### [Task objective]
The entries that follow must be given again exactly, with no pictures kept.

Recorded data:
Start of Block
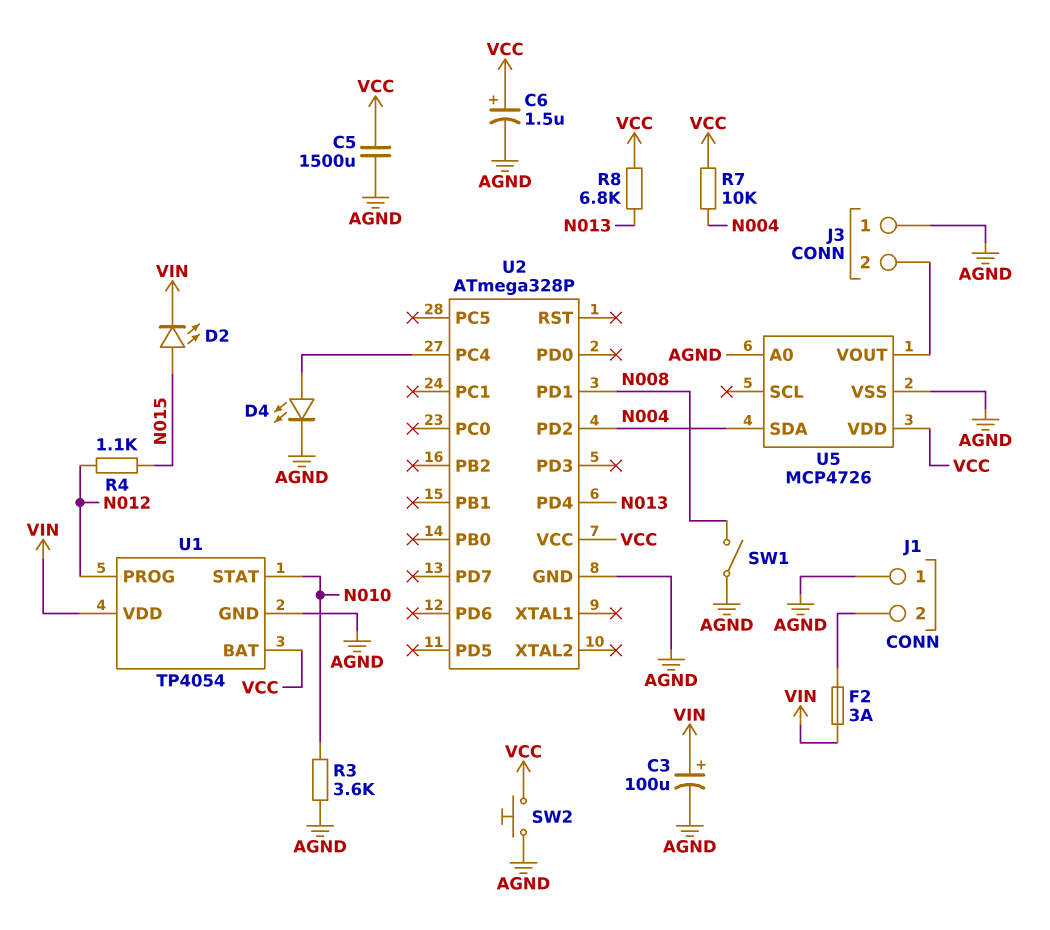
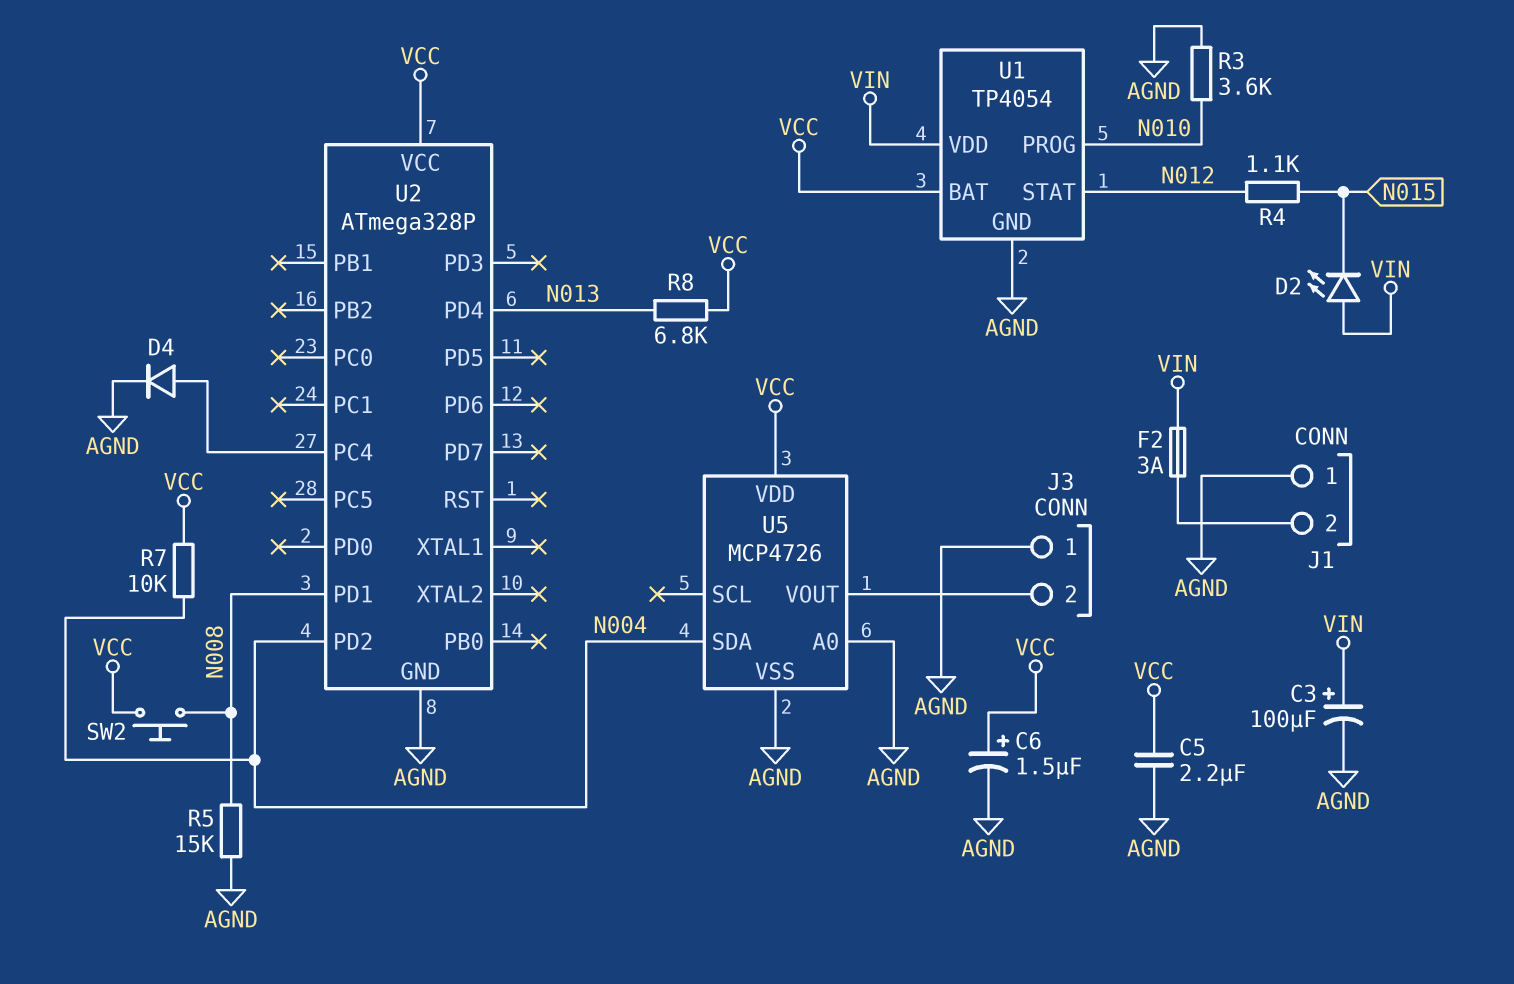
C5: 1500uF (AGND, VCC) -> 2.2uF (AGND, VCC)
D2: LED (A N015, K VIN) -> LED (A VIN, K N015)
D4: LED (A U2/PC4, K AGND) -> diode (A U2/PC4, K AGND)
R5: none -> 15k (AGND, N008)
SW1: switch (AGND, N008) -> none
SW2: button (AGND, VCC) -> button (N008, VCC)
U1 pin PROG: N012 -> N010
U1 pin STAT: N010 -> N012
End of Block
### [Exercise output]
C5: 1500uF (AGND, VCC) -> 2.2uF (AGND, VCC)
D2: LED (A N015, K VIN) -> LED (A VIN, K N015)
D4: LED (A U2/PC4, K AGND) -> diode (A U2/PC4, K AGND)
R5: none -> 15k (AGND, N008)
SW1: switch (AGND, N008) -> none
SW2: button (AGND, VCC) -> button (N008, VCC)
U1 pin PROG: N012 -> N010
U1 pin STAT: N010 -> N012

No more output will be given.